***** ENTRIES PROVIDED

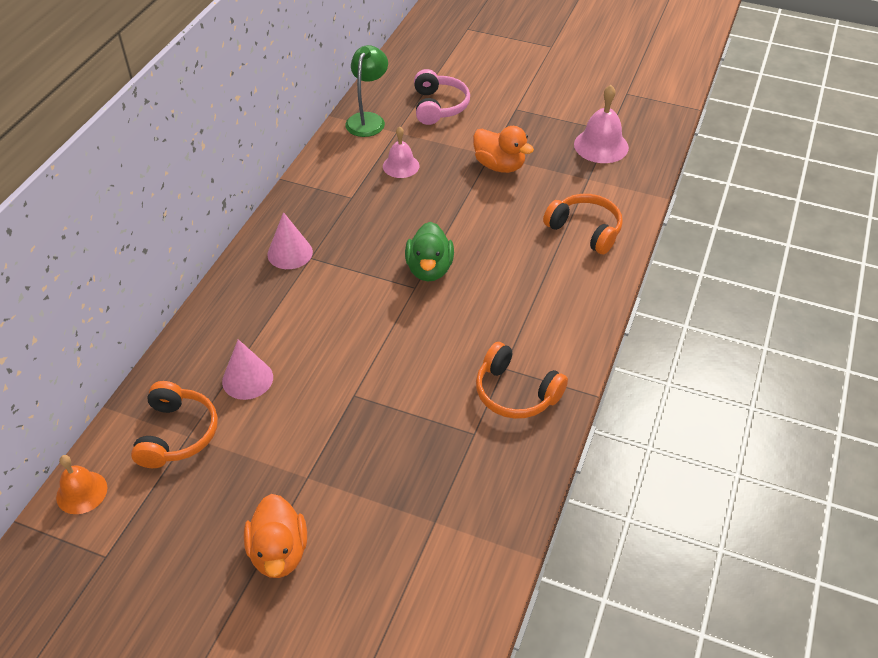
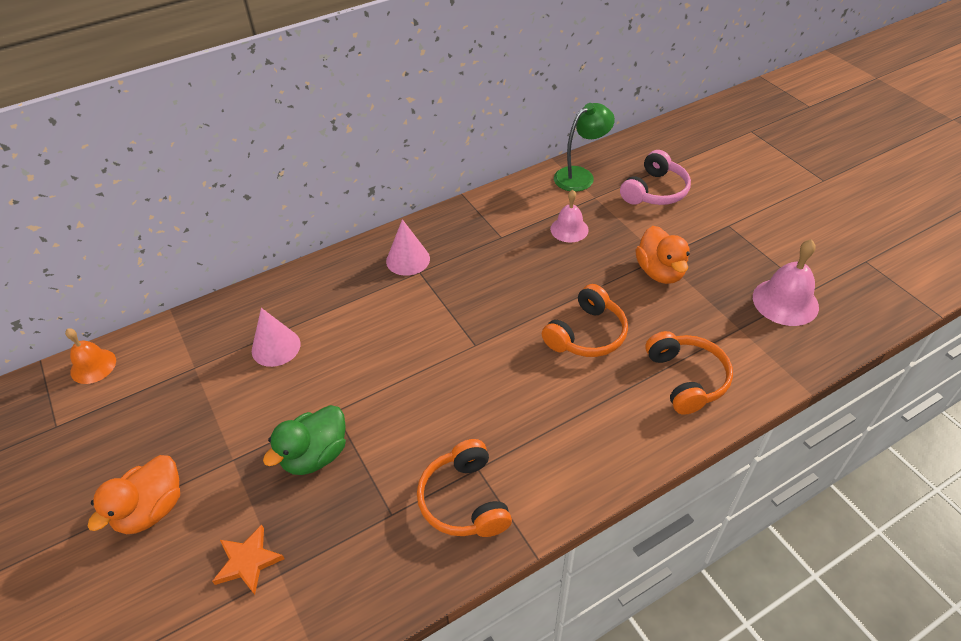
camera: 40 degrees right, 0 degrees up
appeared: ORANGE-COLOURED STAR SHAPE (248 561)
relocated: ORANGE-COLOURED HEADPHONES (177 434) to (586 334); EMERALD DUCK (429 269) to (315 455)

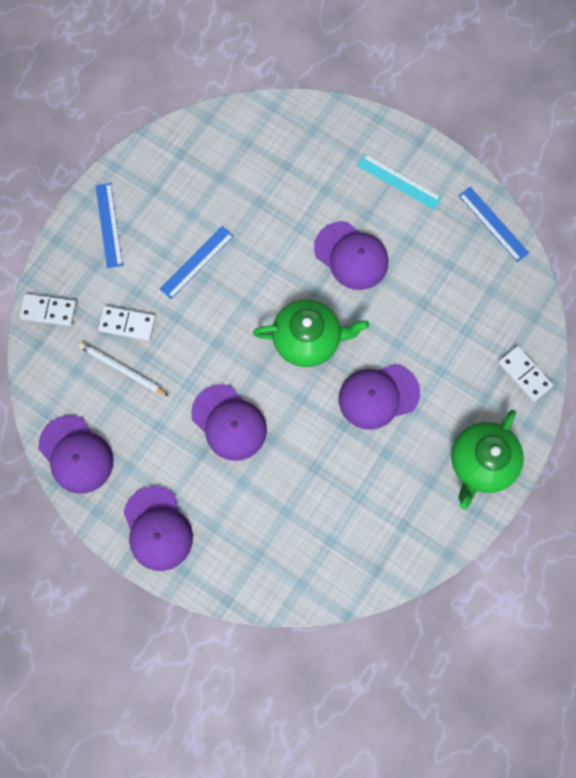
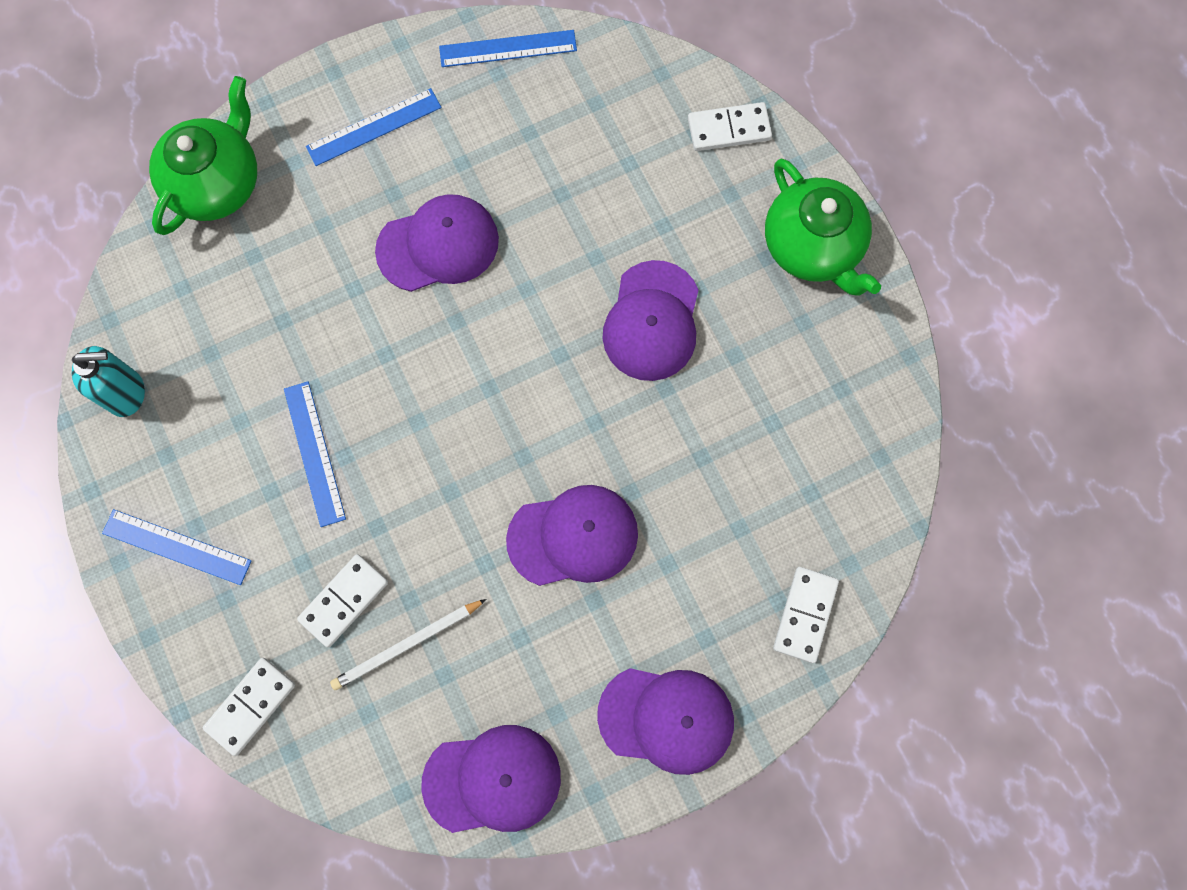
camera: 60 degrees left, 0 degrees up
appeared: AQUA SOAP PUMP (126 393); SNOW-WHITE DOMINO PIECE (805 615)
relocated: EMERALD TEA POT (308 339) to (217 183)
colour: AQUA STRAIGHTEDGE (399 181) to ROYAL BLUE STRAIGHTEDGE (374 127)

**********

## WHAT YOU ARE ASKED TO DO
Begin at the first line of the entries and end at the line containing "appeared: ORANGE-COLOURED STAR": write out each line exactly, skipping pictures.

## SOLUTION FOR THIS TASK
camera: 40 degrees right, 0 degrees up
appeared: ORANGE-COLOURED STAR SHAPE (248 561)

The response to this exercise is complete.